▶ _Description of the task_: Only a slice of the listing below is wanted. Retype the lines from the one containing "BARO pin SDA: D3 -> D5" through the one containing "LCD2 pin SCL: D4 -> TX", exactly, both ends included.

▶ _Records shown_:
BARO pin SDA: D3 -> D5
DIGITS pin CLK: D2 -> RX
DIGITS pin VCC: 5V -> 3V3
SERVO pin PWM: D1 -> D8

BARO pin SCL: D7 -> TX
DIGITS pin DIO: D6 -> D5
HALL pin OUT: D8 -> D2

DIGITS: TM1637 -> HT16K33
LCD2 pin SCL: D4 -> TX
==
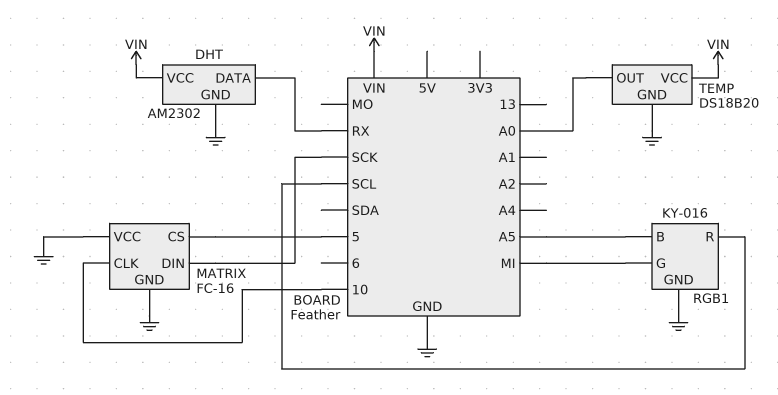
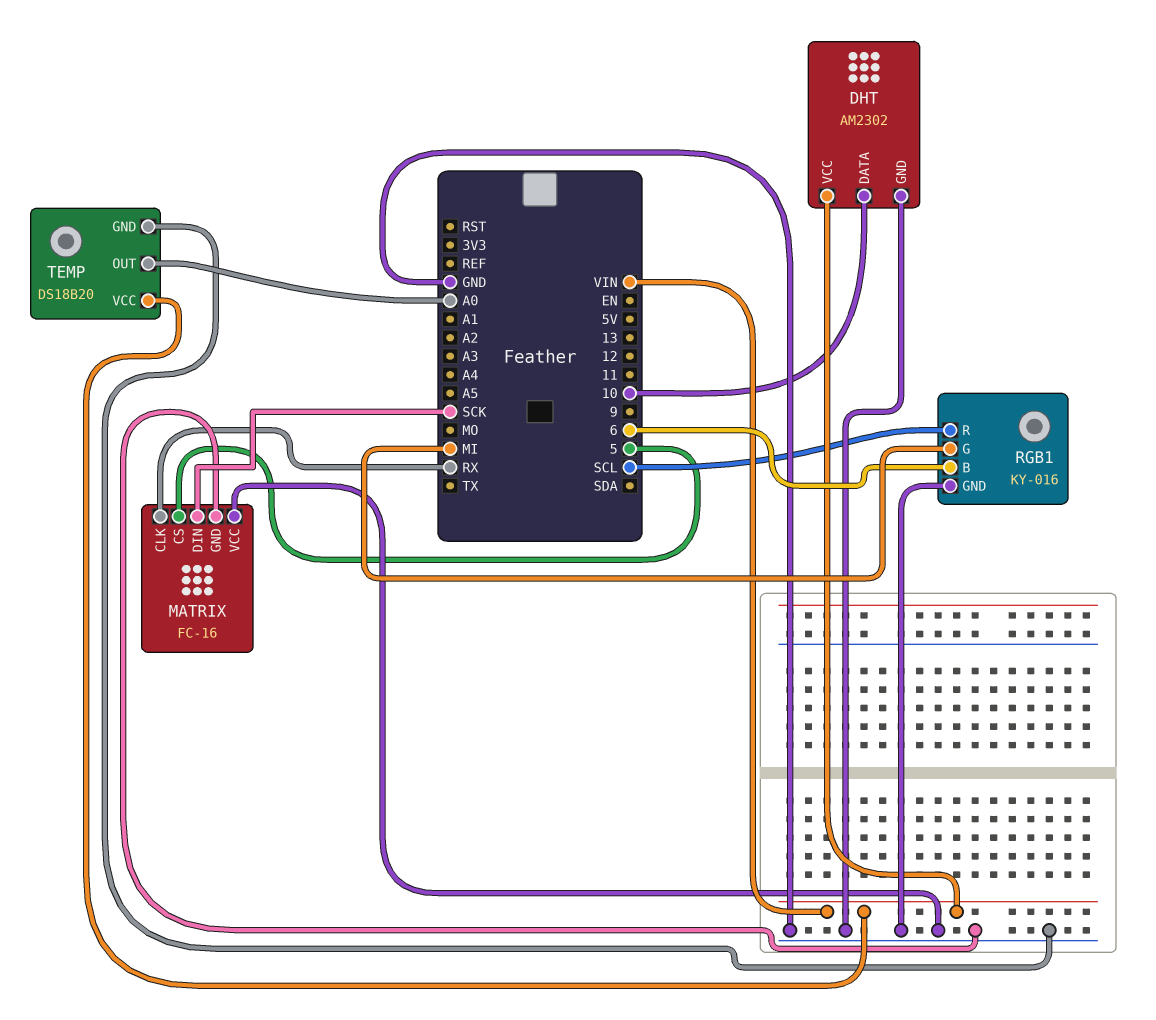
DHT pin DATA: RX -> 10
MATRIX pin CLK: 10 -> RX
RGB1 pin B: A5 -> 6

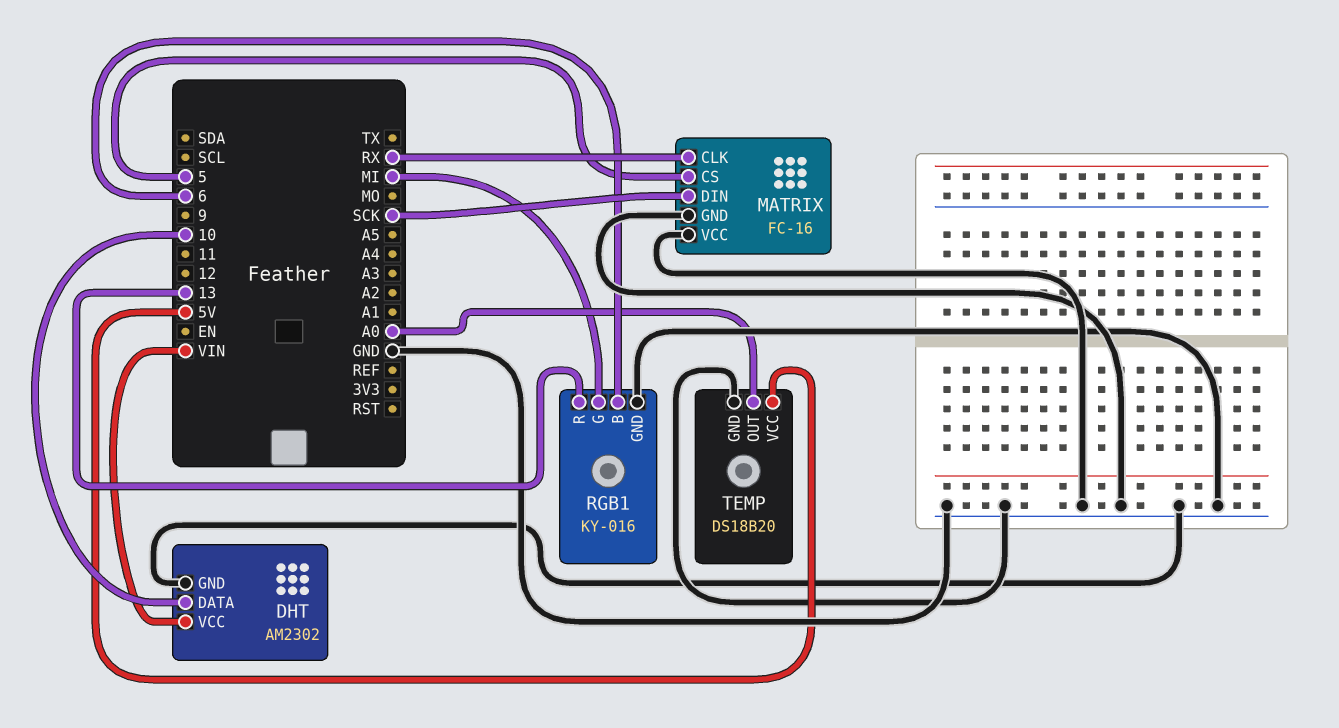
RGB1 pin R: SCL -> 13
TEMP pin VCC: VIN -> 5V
--
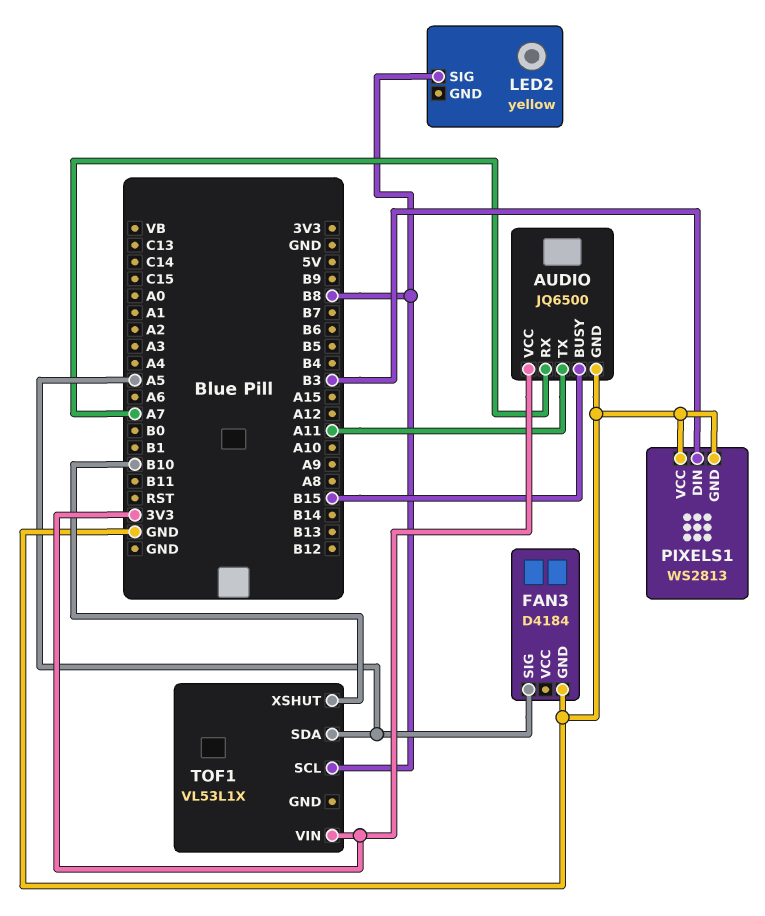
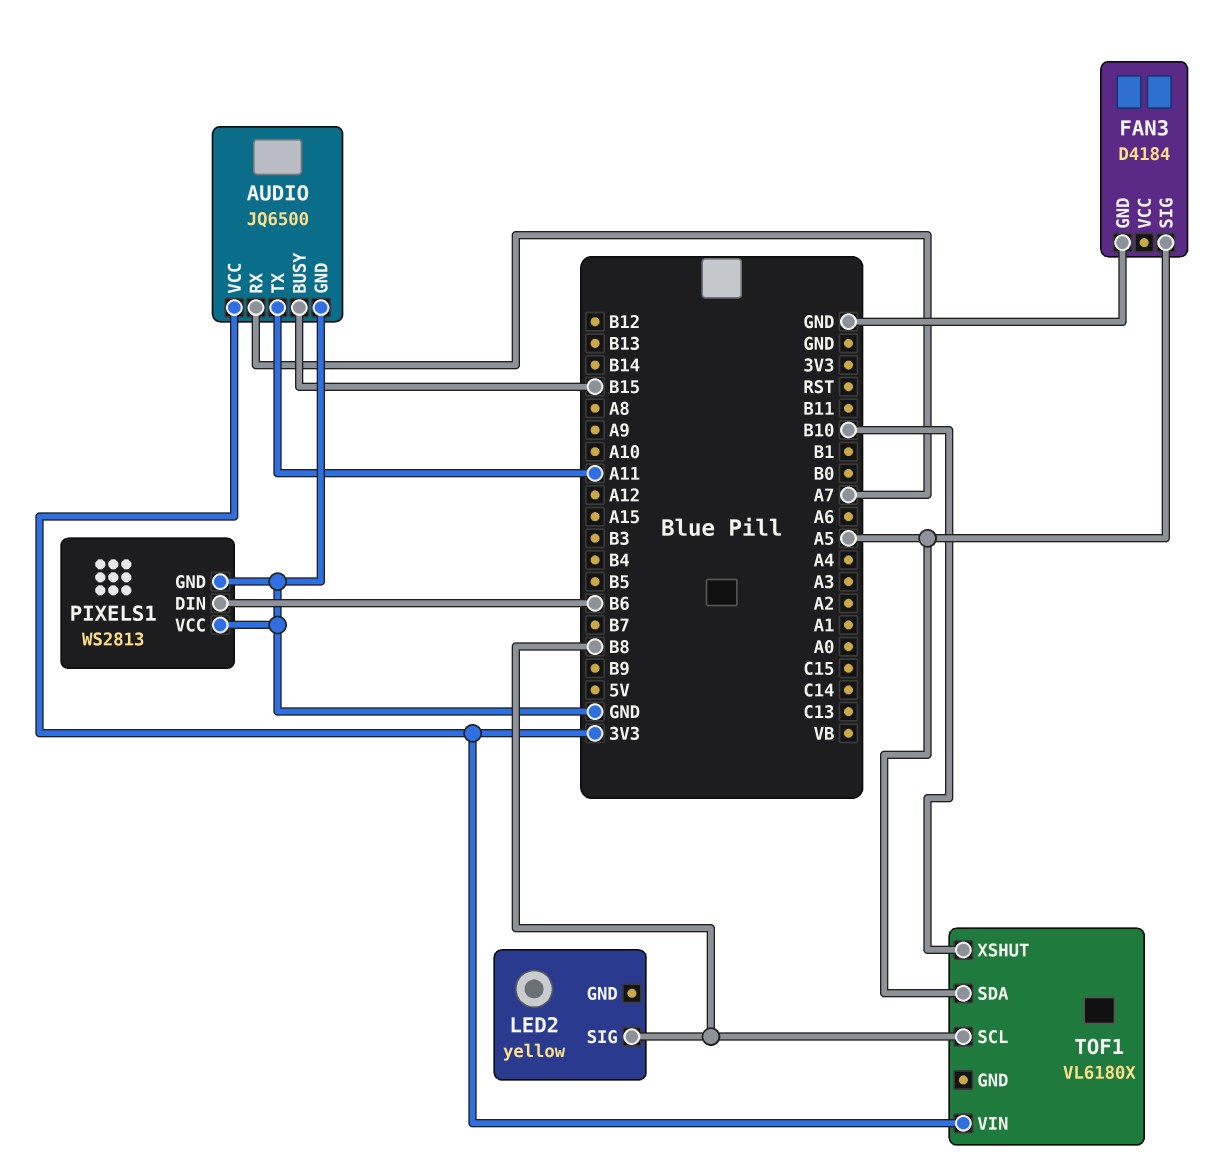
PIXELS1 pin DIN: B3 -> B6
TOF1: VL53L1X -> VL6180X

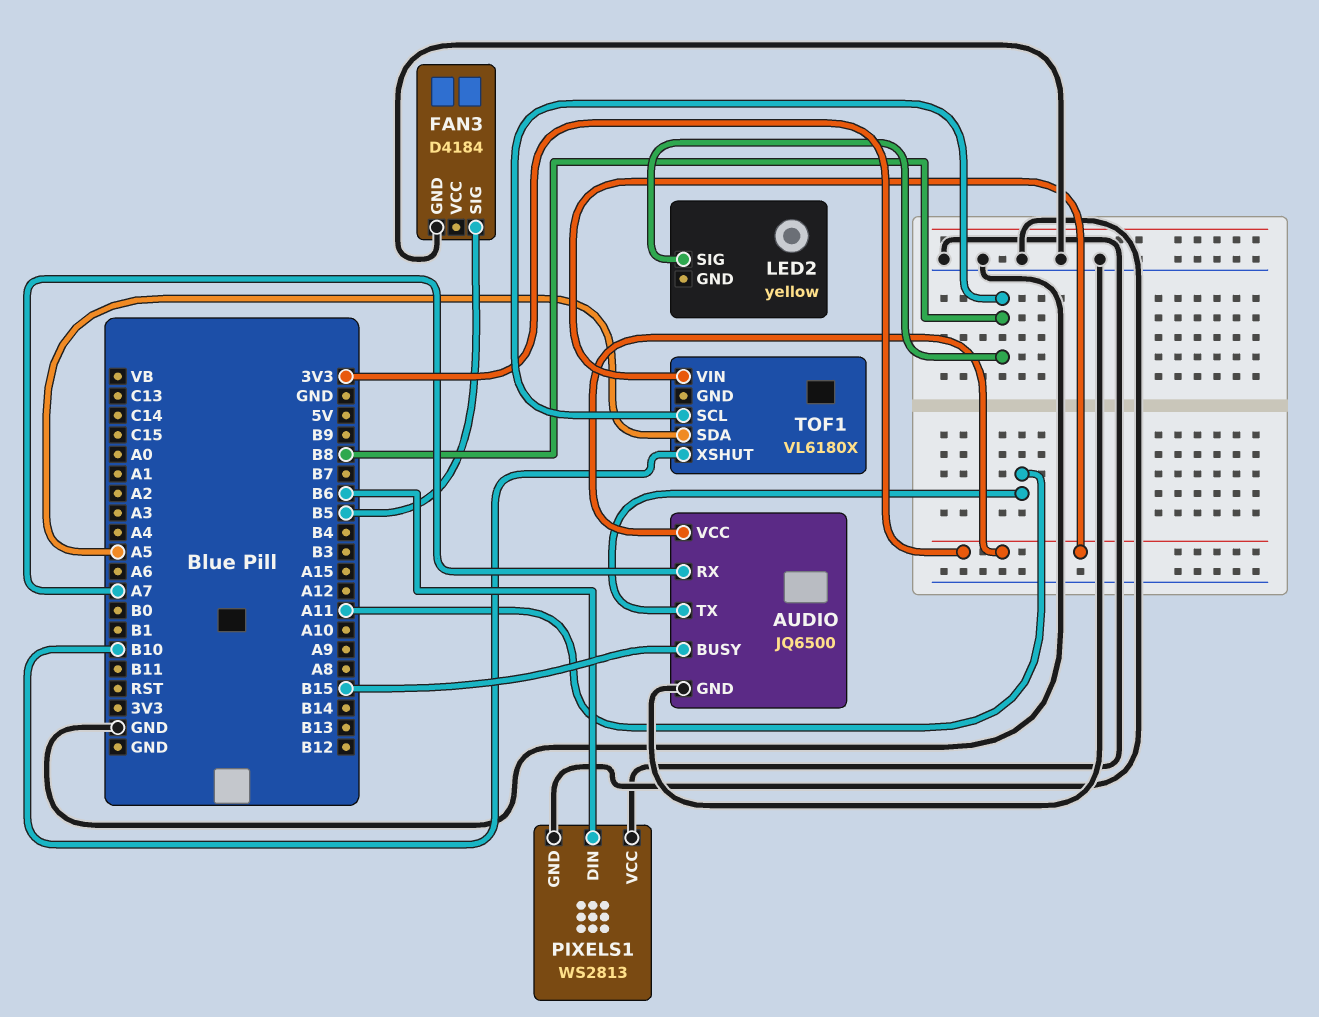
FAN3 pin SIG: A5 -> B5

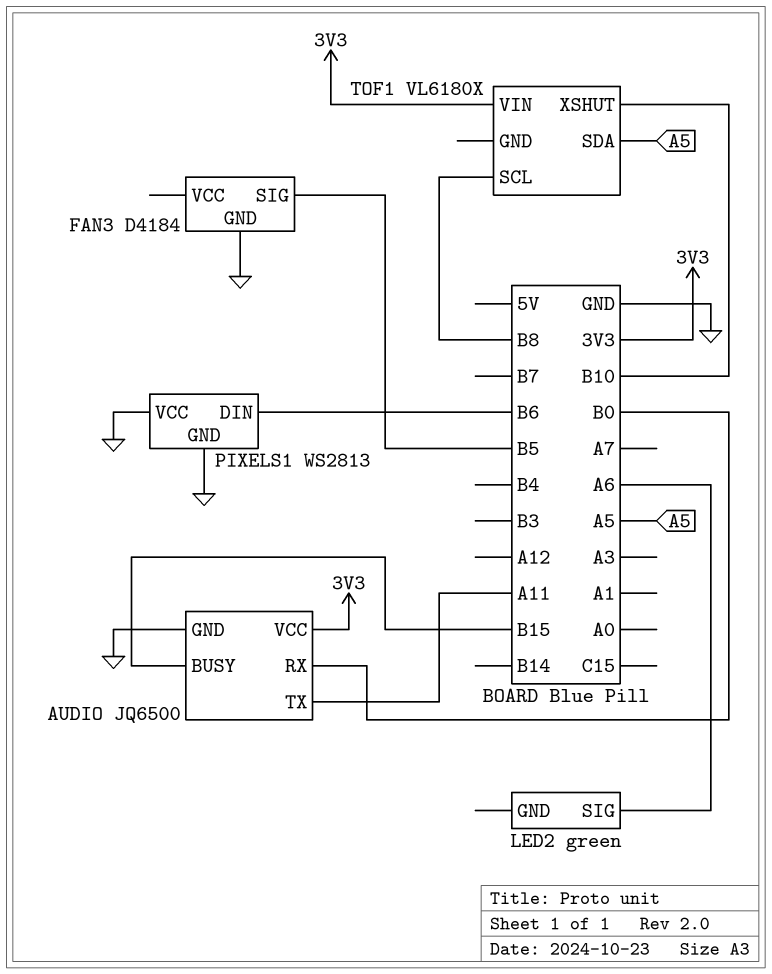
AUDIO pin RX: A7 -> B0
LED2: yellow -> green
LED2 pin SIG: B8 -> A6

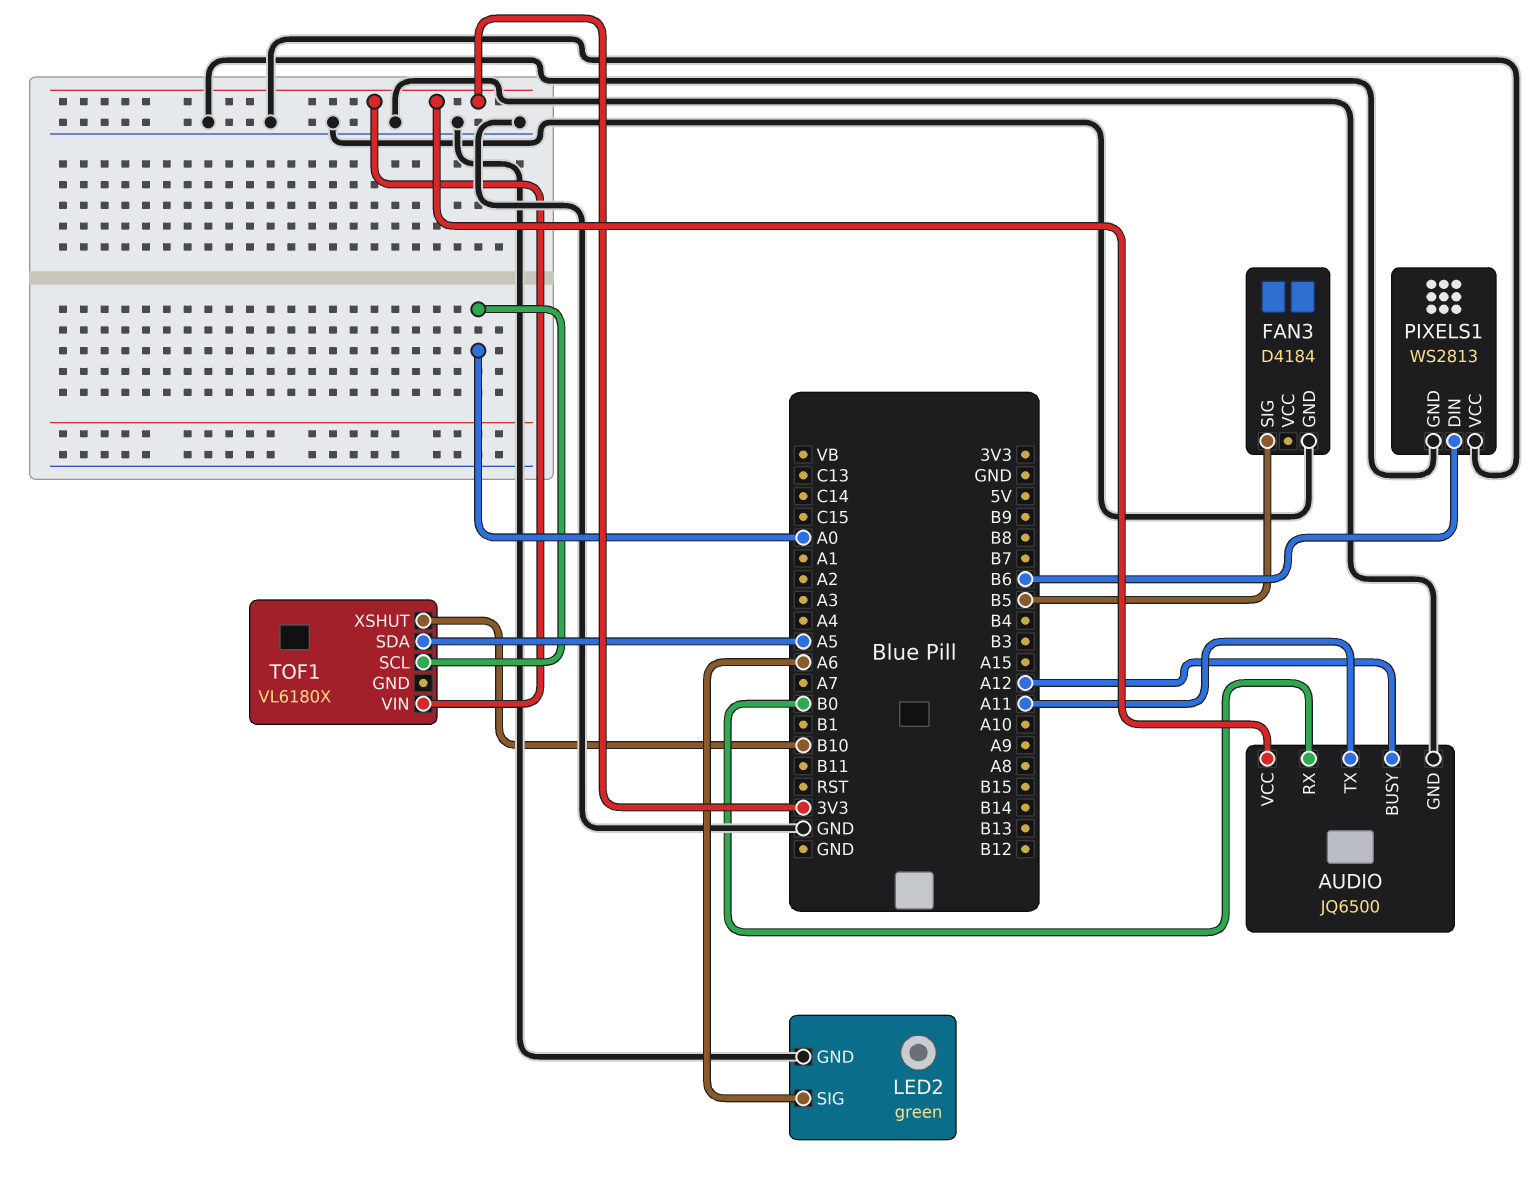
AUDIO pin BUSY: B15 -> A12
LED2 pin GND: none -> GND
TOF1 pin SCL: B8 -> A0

▶ _Completed exercise_:
BARO pin SDA: D3 -> D5
DIGITS pin CLK: D2 -> RX
DIGITS pin VCC: 5V -> 3V3
SERVO pin PWM: D1 -> D8

BARO pin SCL: D7 -> TX
DIGITS pin DIO: D6 -> D5
HALL pin OUT: D8 -> D2

DIGITS: TM1637 -> HT16K33
LCD2 pin SCL: D4 -> TX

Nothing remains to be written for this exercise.